(RECORD EXTRACTS begins)

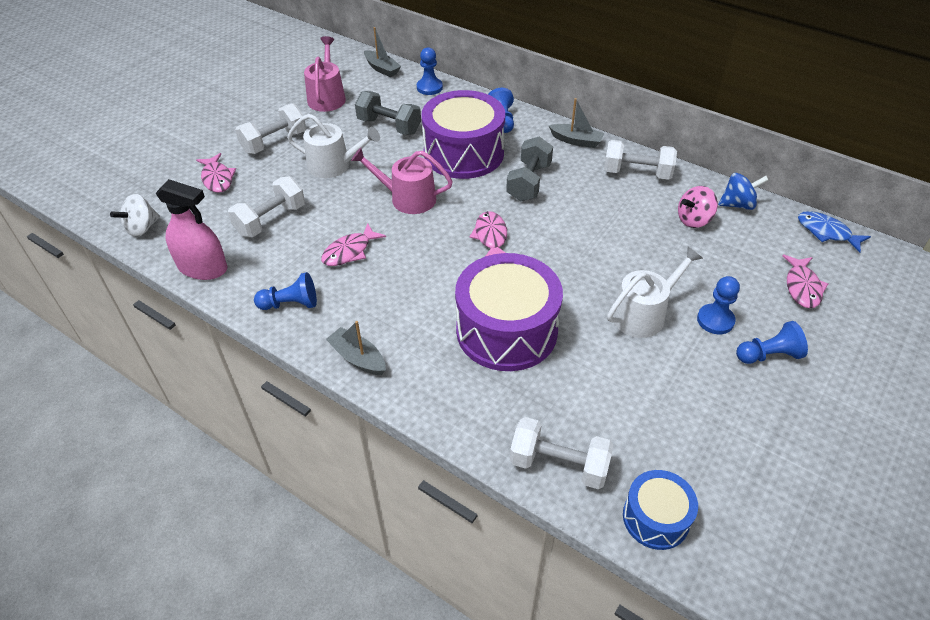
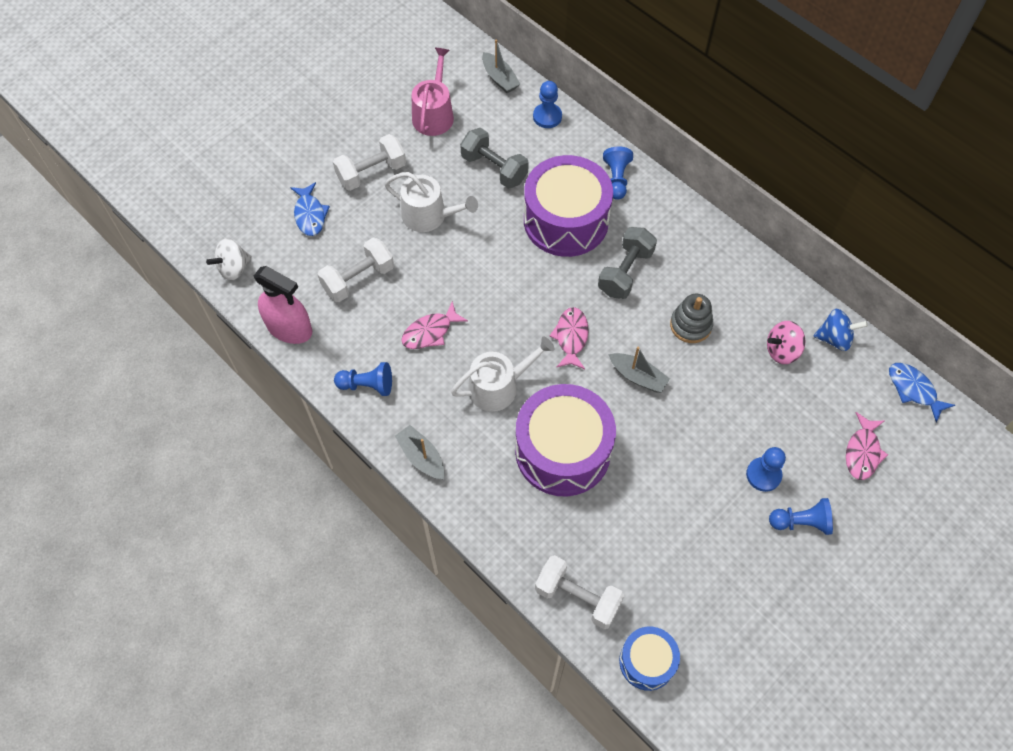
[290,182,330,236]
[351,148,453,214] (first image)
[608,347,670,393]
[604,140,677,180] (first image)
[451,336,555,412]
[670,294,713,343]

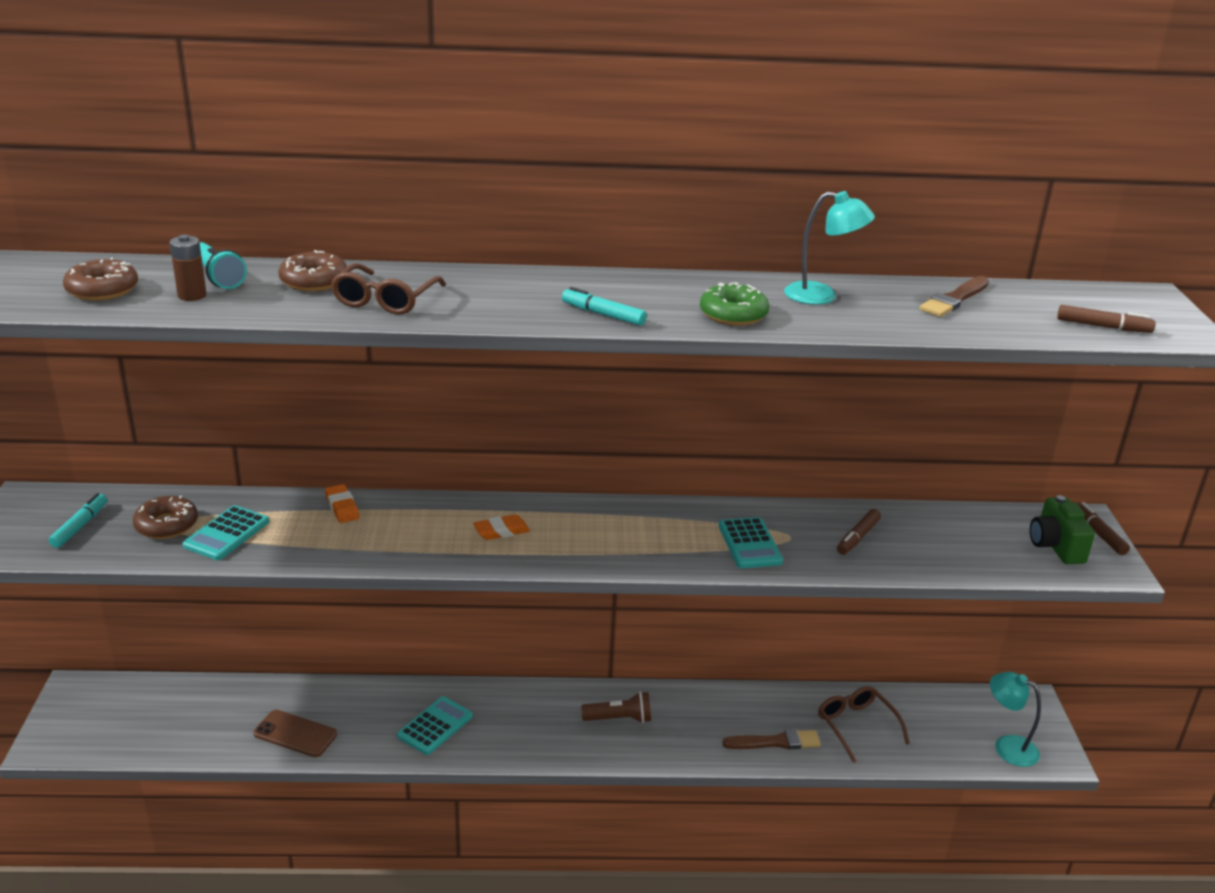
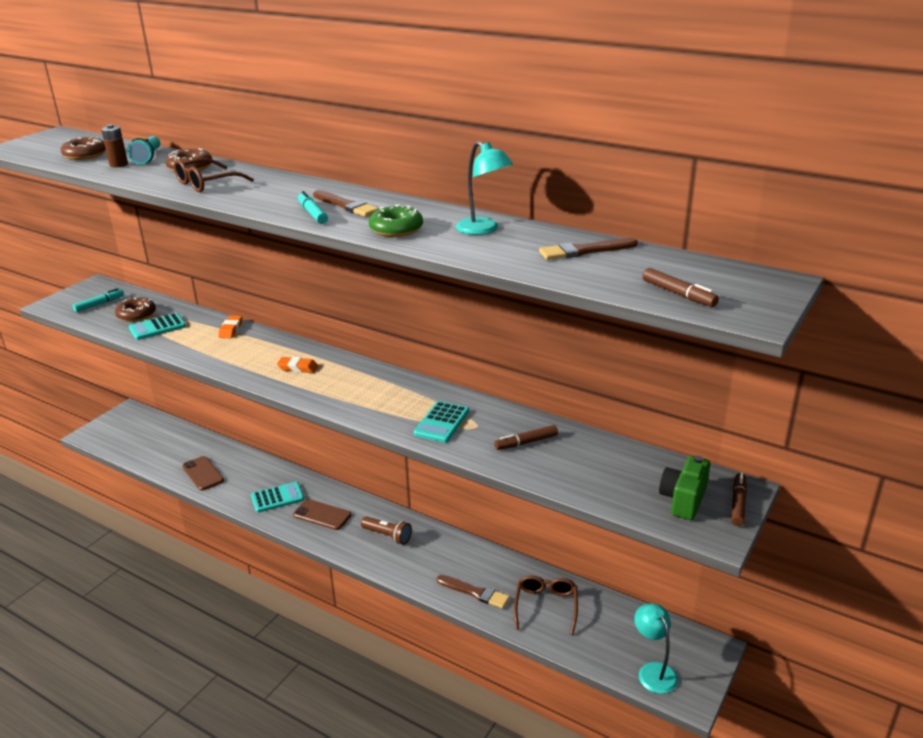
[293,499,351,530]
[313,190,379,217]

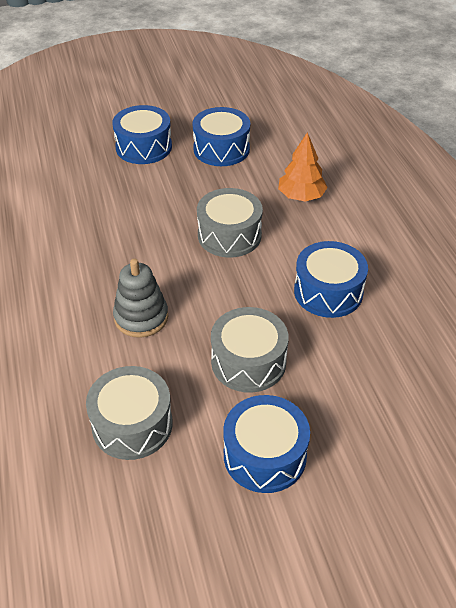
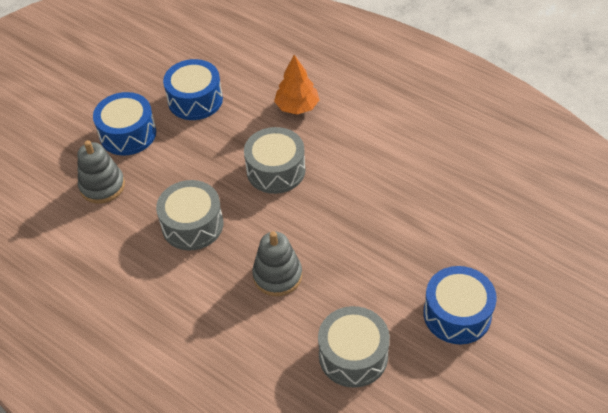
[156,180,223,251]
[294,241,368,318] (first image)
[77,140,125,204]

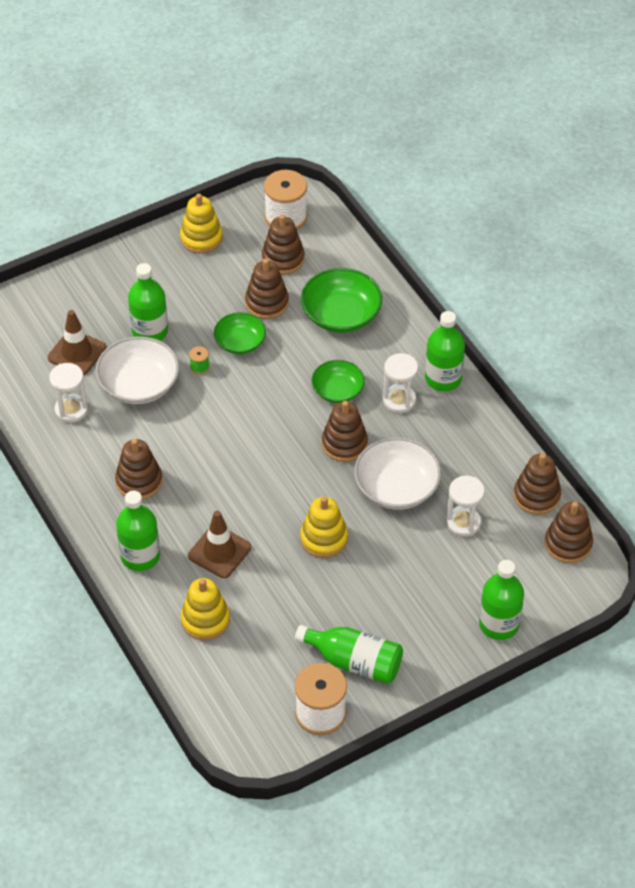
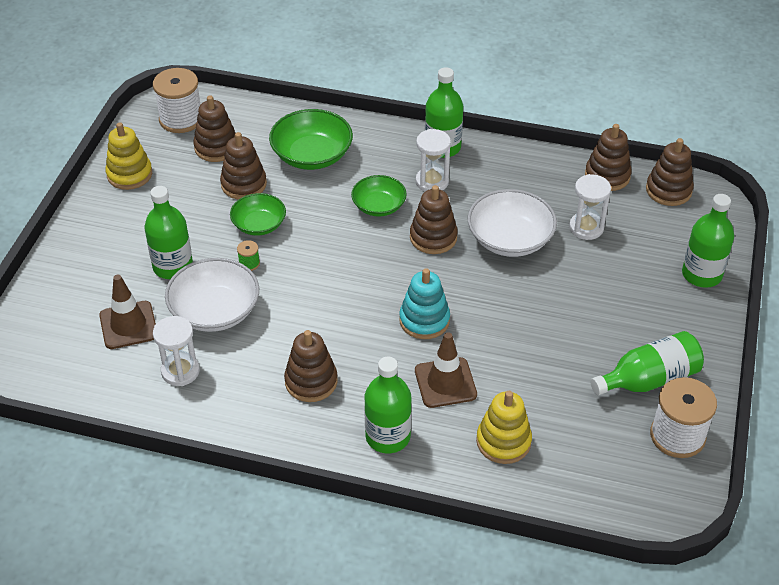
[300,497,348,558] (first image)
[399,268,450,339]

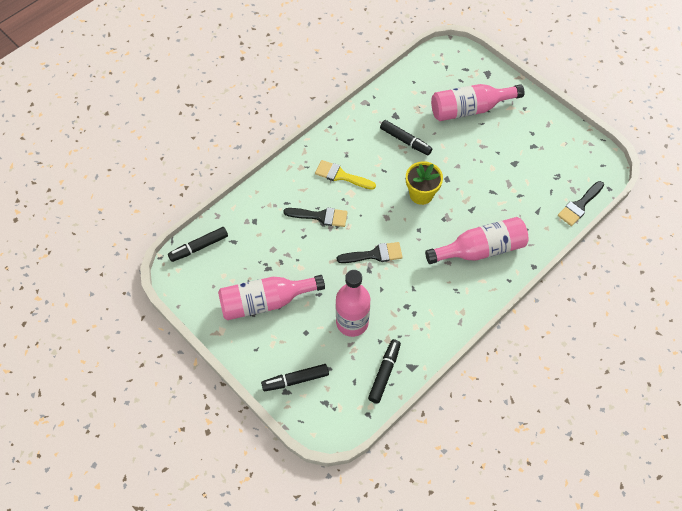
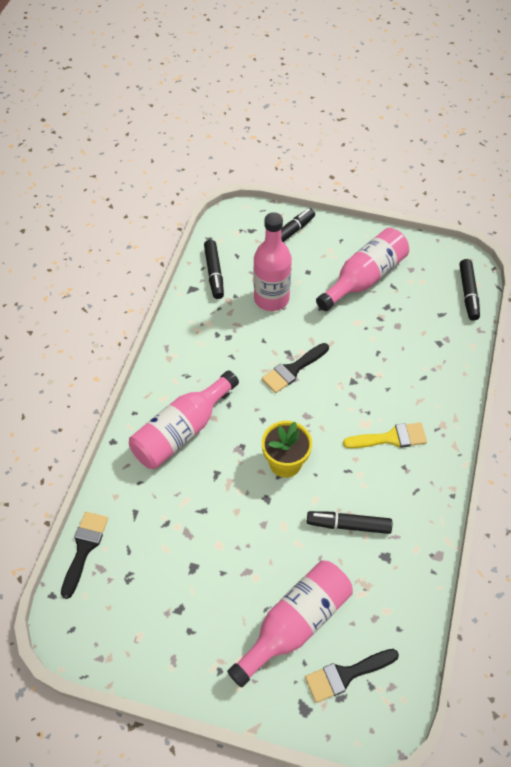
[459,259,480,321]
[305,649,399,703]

(RECORD EXTRACTS ends)

[WORK INSTRUCTIONS]: Your task is to retype exactly, and only, the lines from the one that holds "[608,347,670,393]" through the end of the listing, both end lines included, without any pictures.

[SOLVED EXERCISE]:
[608,347,670,393]
[604,140,677,180] (first image)
[451,336,555,412]
[670,294,713,343]

[293,499,351,530]
[313,190,379,217]

[156,180,223,251]
[294,241,368,318] (first image)
[77,140,125,204]

[300,497,348,558] (first image)
[399,268,450,339]

[459,259,480,321]
[305,649,399,703]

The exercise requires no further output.